======== Exercise data ========
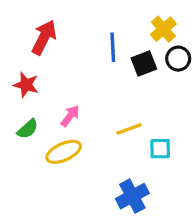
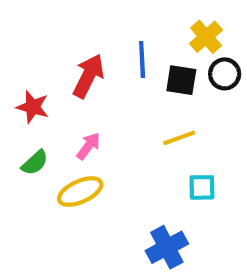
red arrow: (44, 37) -> (88, 76), moved
black square: (144, 63) -> (181, 80), turned 30
yellow line: (129, 129) -> (179, 138), moved

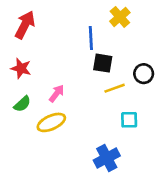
yellow cross: (206, 37) -> (120, 17), moved
black circle: (225, 74) -> (144, 74), moved
red arrow: (88, 76) -> (25, 25), moved
black square: (181, 80) -> (103, 63), moved

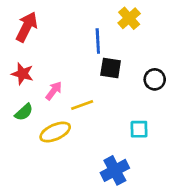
yellow line: (115, 88) -> (82, 105), moved
pink arrow: (57, 93) -> (54, 91), moved

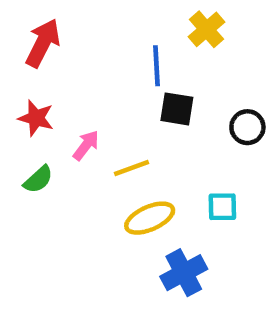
yellow ellipse: (55, 132) -> (150, 218), moved

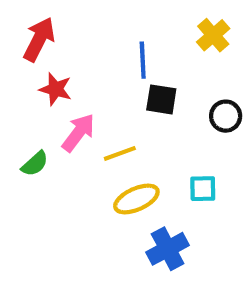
yellow cross: (206, 29) -> (213, 35), moved
red star: (36, 118) -> (56, 89), moved
pink arrow: (86, 145) -> (78, 133), size x1.4

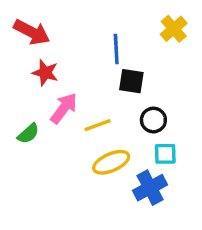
red arrow: (39, 39) -> (32, 32), turned 90
black circle: (226, 116) -> (153, 120), moved
blue cross: (168, 249) -> (150, 188), moved

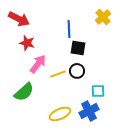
black circle: (153, 120) -> (77, 71), moved
green semicircle: (28, 134) -> (24, 92), moved, size x1.5
yellow ellipse: (111, 162) -> (60, 114), moved

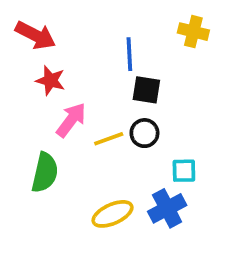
yellow cross: (103, 17) -> (193, 32), turned -35
green semicircle: (24, 92) -> (45, 173), turned -35

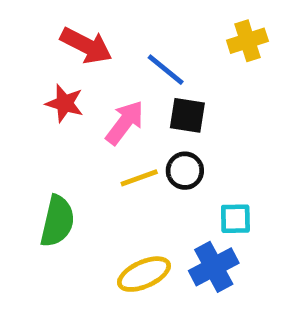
yellow cross: (193, 32) -> (247, 41), turned -32
red arrow: (35, 35) -> (86, 46), moved
blue line: (129, 54) -> (166, 70), turned -48
pink arrow: (71, 120) -> (125, 123), moved

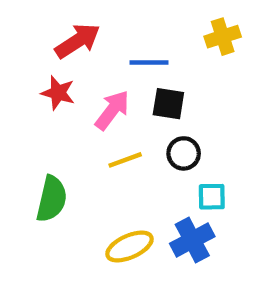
red arrow: (86, 46) -> (78, 41), turned -60
blue line: (166, 70) -> (149, 63), turned -39
black circle: (185, 171) -> (184, 153), moved

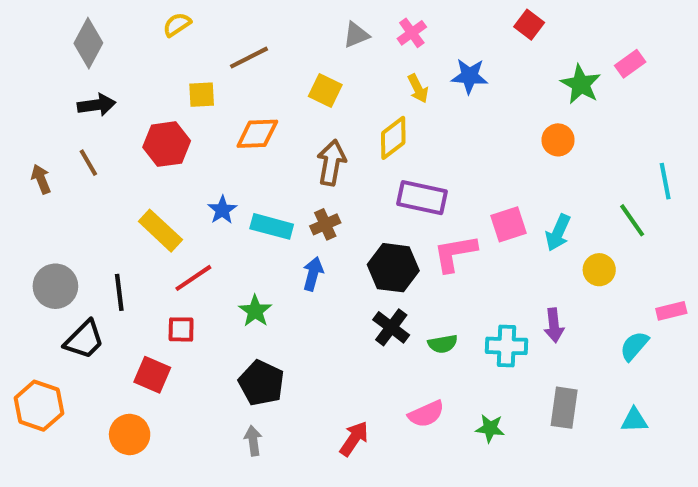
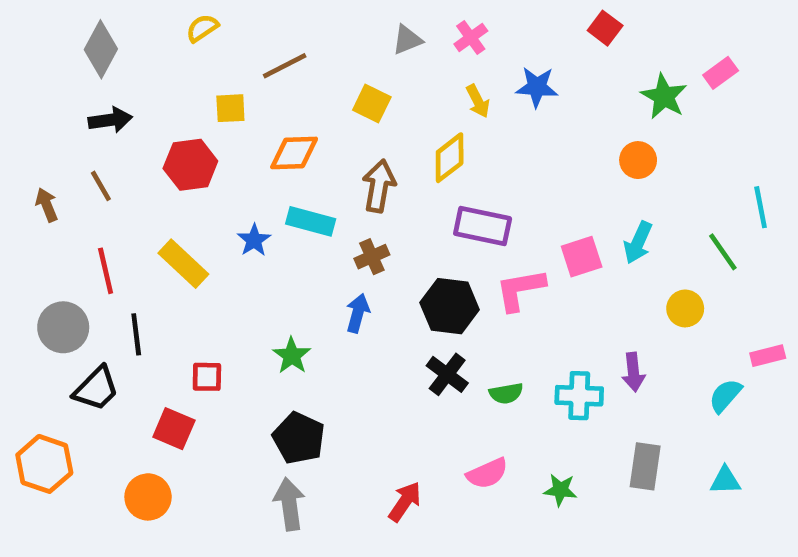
cyan rectangle: (272, 226) -> (311, 221), moved
cyan arrow: (558, 233) -> (638, 242), moved
red line: (193, 278) -> (106, 271), moved, turned -69
gray arrow: (253, 441) -> (289, 504), size x1.5

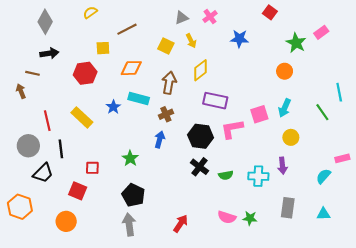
yellow arrow: (478, 101) -> (191, 41), moved
brown line: (101, 186) -> (33, 73), moved, turned -48
yellow circle: (685, 308) -> (291, 137), moved
pink semicircle: (487, 473) -> (227, 217), moved, turned 42

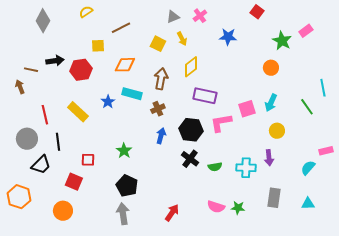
black arrow: (49, 53) -> (55, 61), moved
blue arrow: (160, 139) -> (161, 136), moved

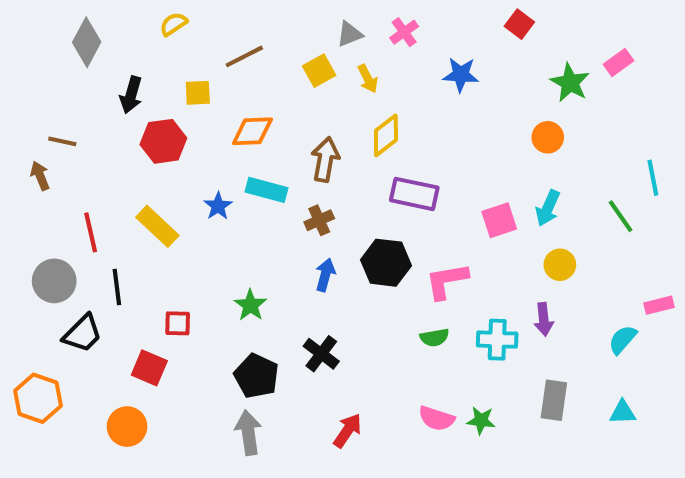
yellow square: (158, 44) -> (319, 71), moved, turned 35
black arrow: (55, 61) -> (131, 95), moved, turned 114
pink L-shape: (221, 123) -> (447, 281), moved
black cross: (190, 159) -> (321, 354), moved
========
== What you should do ==
Lines from the one that contains "brown line: (101, 186)" through the last line of the data above are to be extracted exactly, with no pictures and no other lines.

== Answer section ==
brown line: (101, 186) -> (33, 73), moved, turned -48
yellow circle: (685, 308) -> (291, 137), moved
pink semicircle: (487, 473) -> (227, 217), moved, turned 42

black arrow: (49, 53) -> (55, 61), moved
blue arrow: (160, 139) -> (161, 136), moved

yellow square: (158, 44) -> (319, 71), moved, turned 35
black arrow: (55, 61) -> (131, 95), moved, turned 114
pink L-shape: (221, 123) -> (447, 281), moved
black cross: (190, 159) -> (321, 354), moved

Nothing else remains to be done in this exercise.